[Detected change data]
---------------
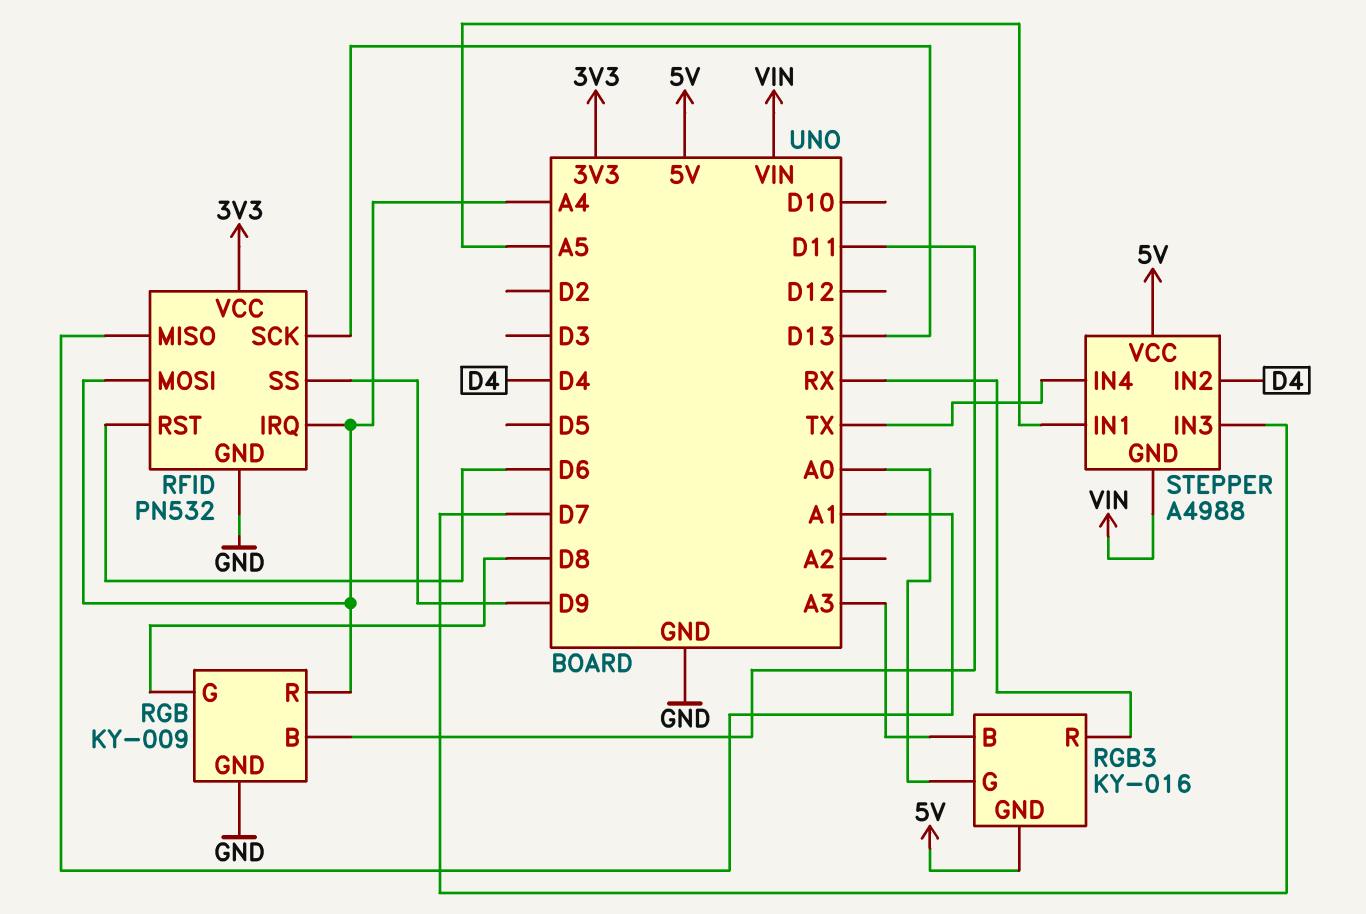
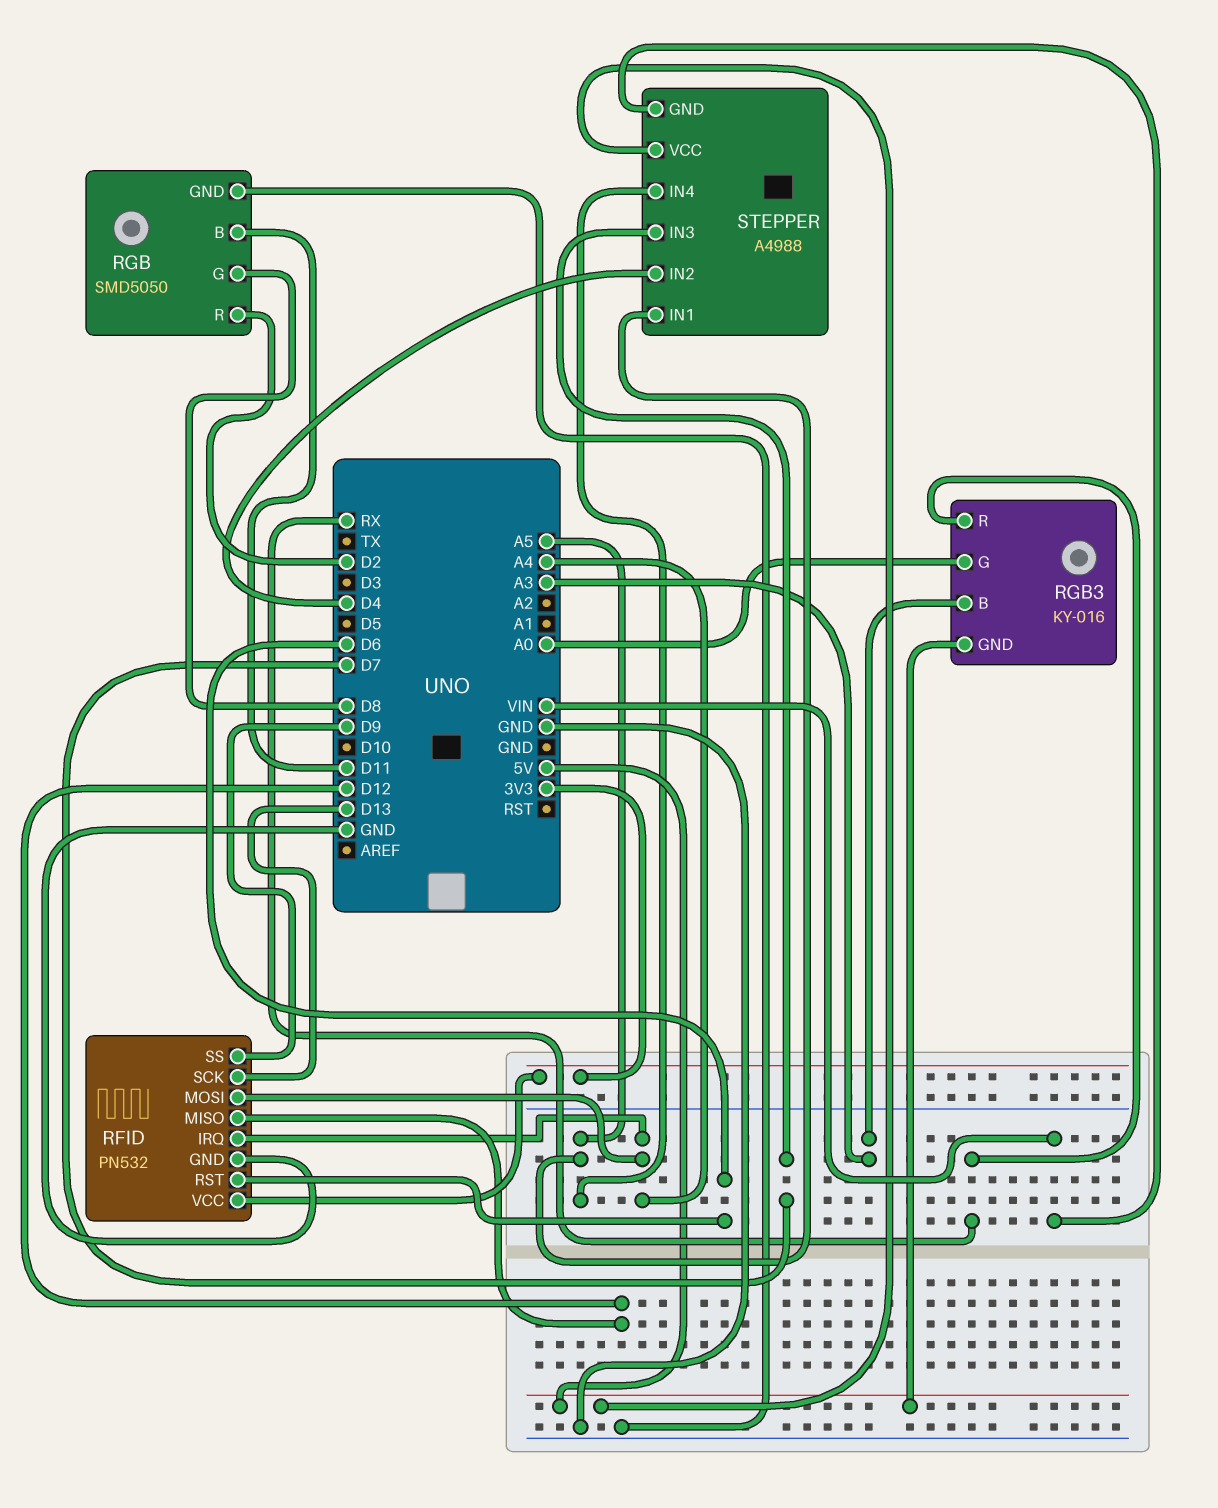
RFID pin MISO: A1 -> D12
RGB: KY-009 -> SMD5050
RGB pin R: A4 -> D2
STEPPER pin IN4: TX -> A5

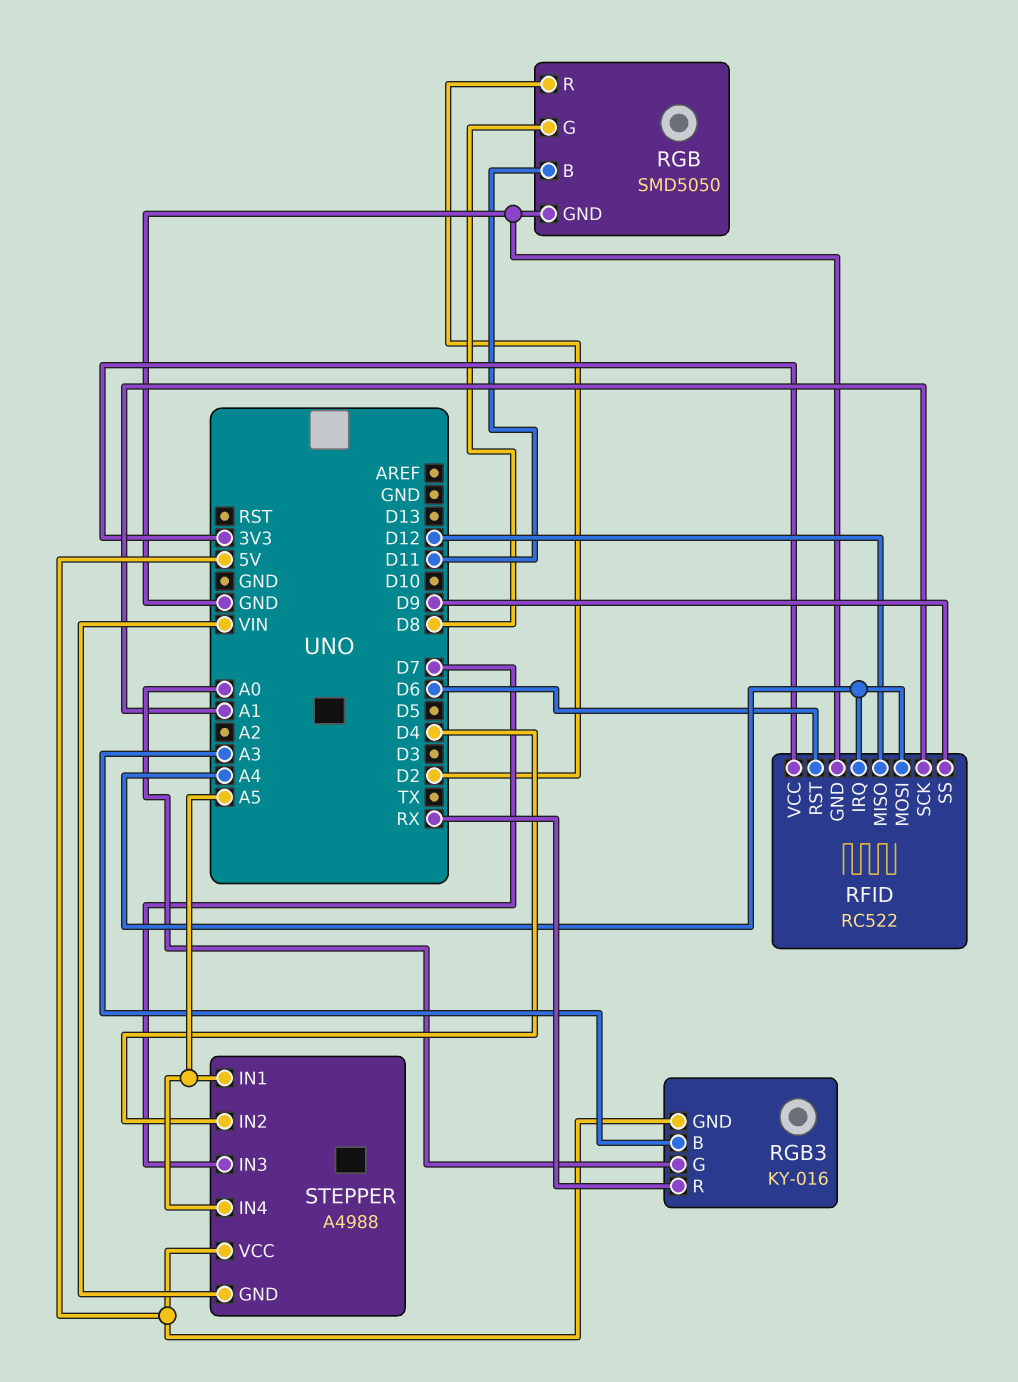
RFID: PN532 -> RC522
RFID pin SCK: D13 -> A1

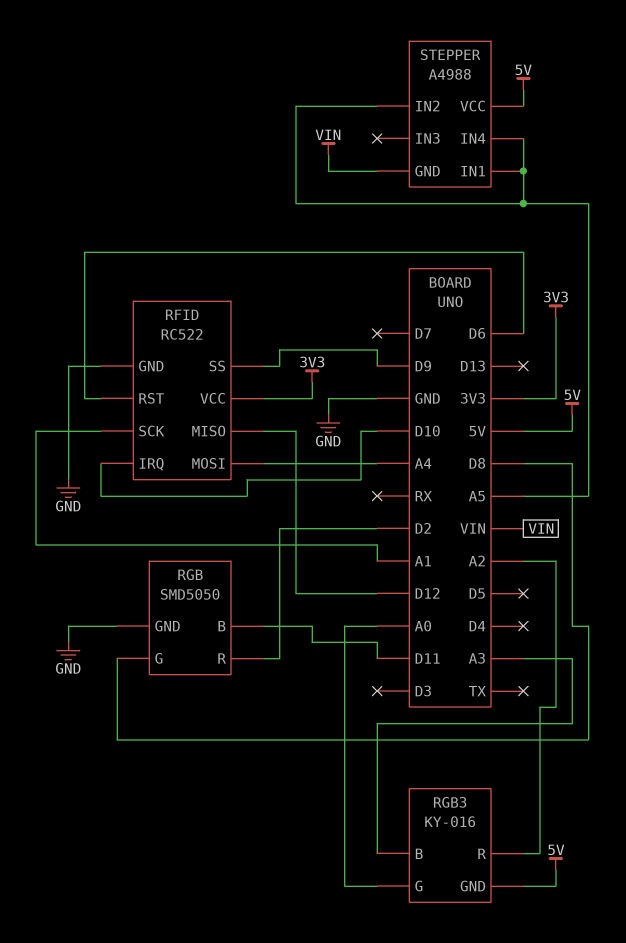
RFID pin IRQ: A4 -> D10
RGB3 pin R: RX -> A2
STEPPER pin IN2: D4 -> A5
STEPPER pin IN3: D7 -> none

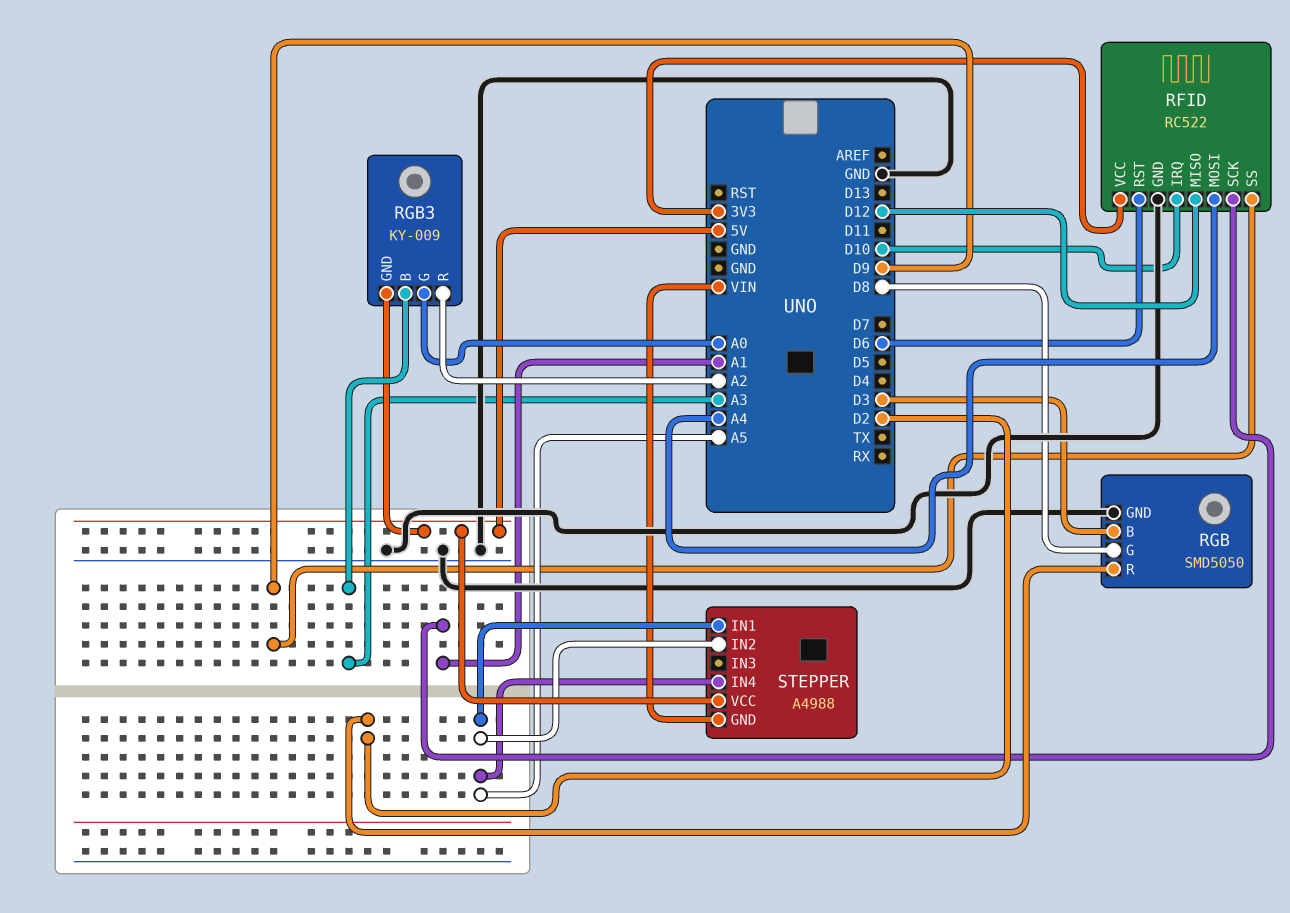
RGB pin B: D11 -> D3
RGB3: KY-016 -> KY-009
---------------
-- Exercise objective --
The answer must be every line from the entries above that holds the string "RFID".

-- Solution below --
RFID pin MISO: A1 -> D12
RFID: PN532 -> RC522
RFID pin SCK: D13 -> A1
RFID pin IRQ: A4 -> D10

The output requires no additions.